TASK DETAILS: Set down all of the records exactly.

#### TASK INPUT

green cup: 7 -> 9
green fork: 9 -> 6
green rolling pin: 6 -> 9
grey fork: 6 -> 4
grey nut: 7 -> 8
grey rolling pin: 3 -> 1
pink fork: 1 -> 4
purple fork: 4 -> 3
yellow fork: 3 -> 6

########

WRITTEN RESPONSE:
green cup: 7 -> 9
green fork: 9 -> 6
green rolling pin: 6 -> 9
grey fork: 6 -> 4
grey nut: 7 -> 8
grey rolling pin: 3 -> 1
pink fork: 1 -> 4
purple fork: 4 -> 3
yellow fork: 3 -> 6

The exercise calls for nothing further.